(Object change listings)
┌──
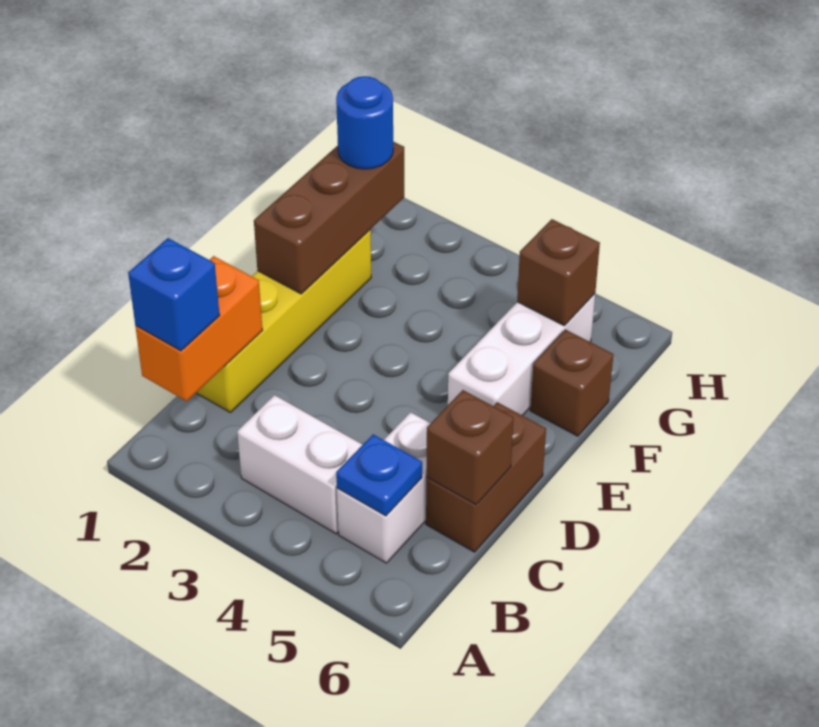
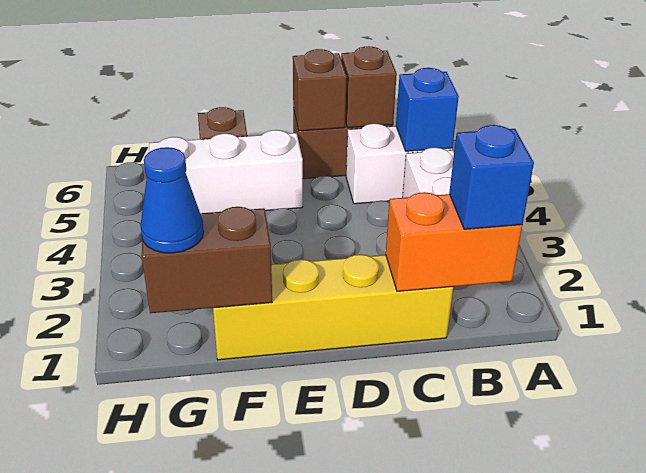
blue plate B5 level 2 -> blue brick B5 level 2
brown brick E1:G1 level 2 -> brown brick F1:G1 level 2
blue round brick G1 level 3 -> blue cone G1 level 3
brown brick G5 level 2 -> brown brick D6 level 2

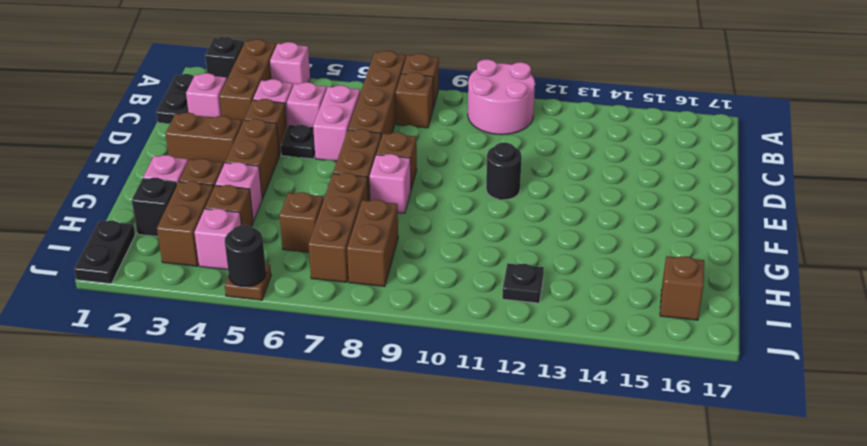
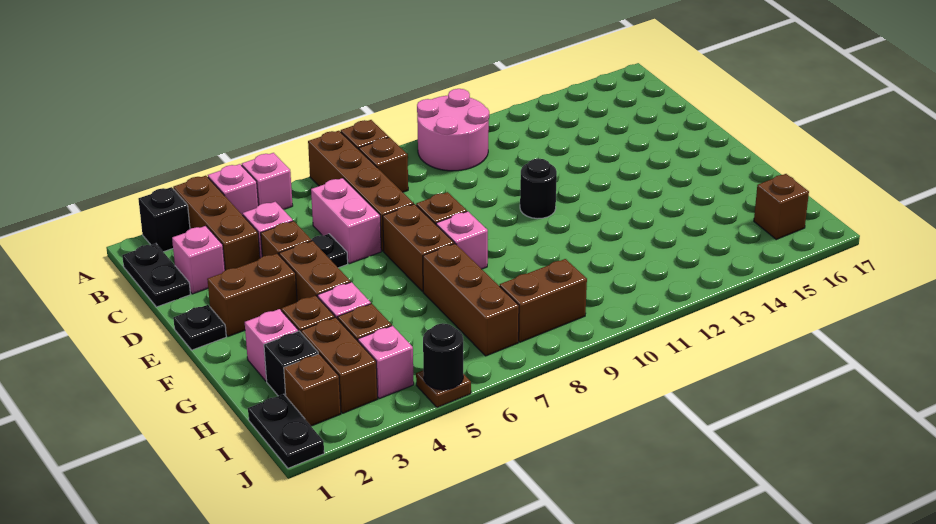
pink brick C5 level 1 -> pink brick A5 level 1
brown brick H6 level 1 -> brown brick I2 level 1
brown brick H8:I8 level 1 -> brown brick I8:I9 level 1
black plate I12 level 1 -> black plate E1 level 1

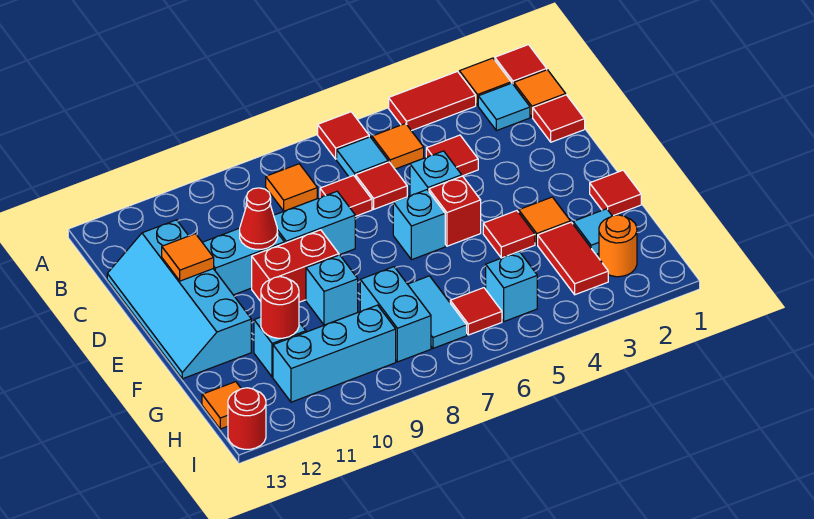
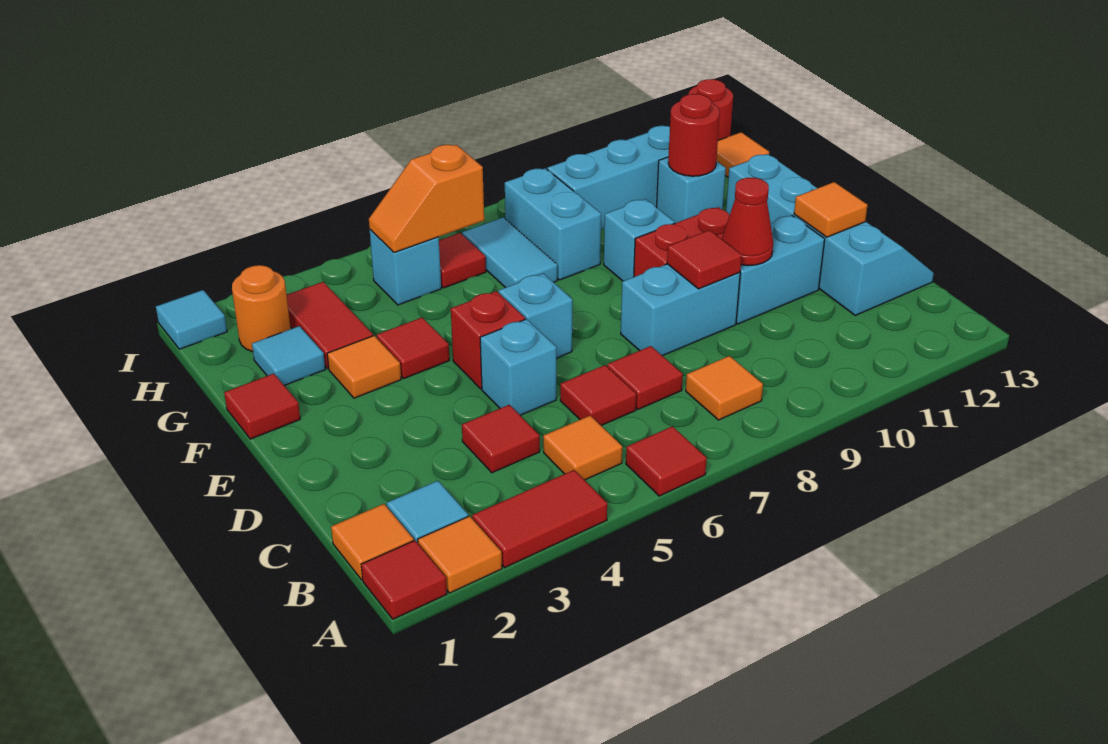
cyan tile B6 level 1 -> cyan tile I1 level 1
red tile C1 level 1 -> red tile D9 level 2
none -> orange slope H5:H6 level 2 top 6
└──
Set down every record exactly as written, but drop the pictures.

blue plate B5 level 2 -> blue brick B5 level 2
brown brick E1:G1 level 2 -> brown brick F1:G1 level 2
blue round brick G1 level 3 -> blue cone G1 level 3
brown brick G5 level 2 -> brown brick D6 level 2

pink brick C5 level 1 -> pink brick A5 level 1
brown brick H6 level 1 -> brown brick I2 level 1
brown brick H8:I8 level 1 -> brown brick I8:I9 level 1
black plate I12 level 1 -> black plate E1 level 1

cyan tile B6 level 1 -> cyan tile I1 level 1
red tile C1 level 1 -> red tile D9 level 2
none -> orange slope H5:H6 level 2 top 6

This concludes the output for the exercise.